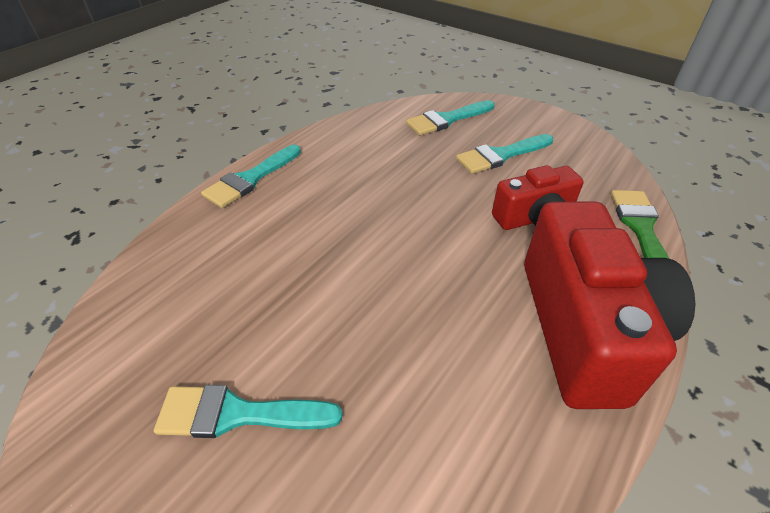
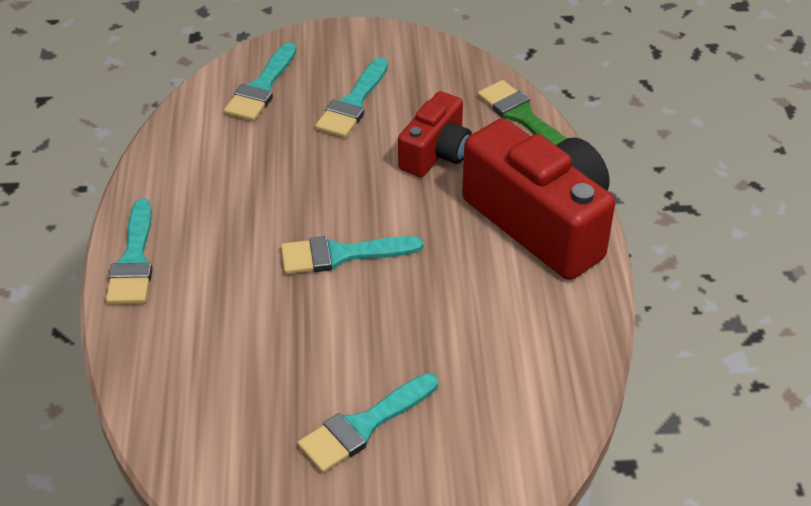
camera: 40 degrees left, 0 degrees up
(382, 253) = (341, 255): none -> turquoise brush

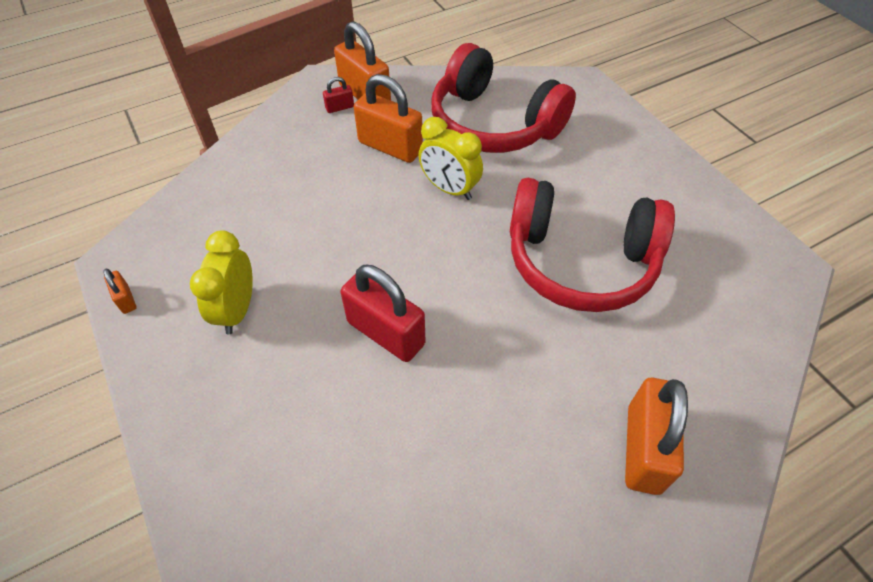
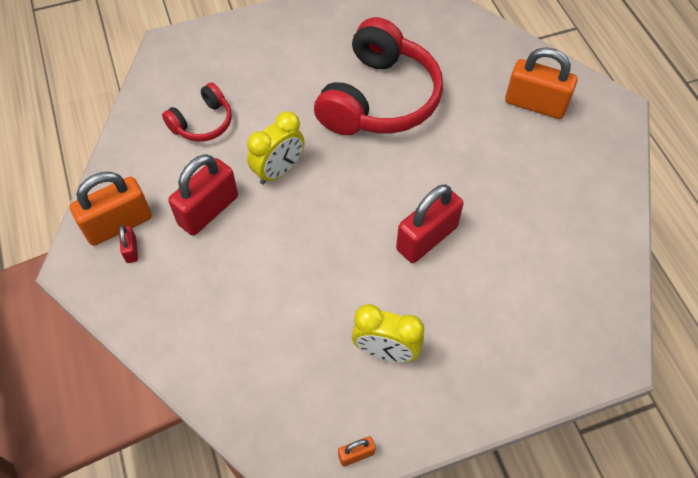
camera: 80 degrees left, 5 degrees up
(390, 147) = (208, 210): orange padlock -> red padlock
(493, 124) = (202, 123): red headphones -> red headphones, size x0.50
------------------------------------------------------------------------
> **WORK INSTRUCTIONS**
Pull every line containing the word "left" out of the material.

> **EXERCISE RESPONSE**
camera: 40 degrees left, 0 degrees up
camera: 80 degrees left, 5 degrees up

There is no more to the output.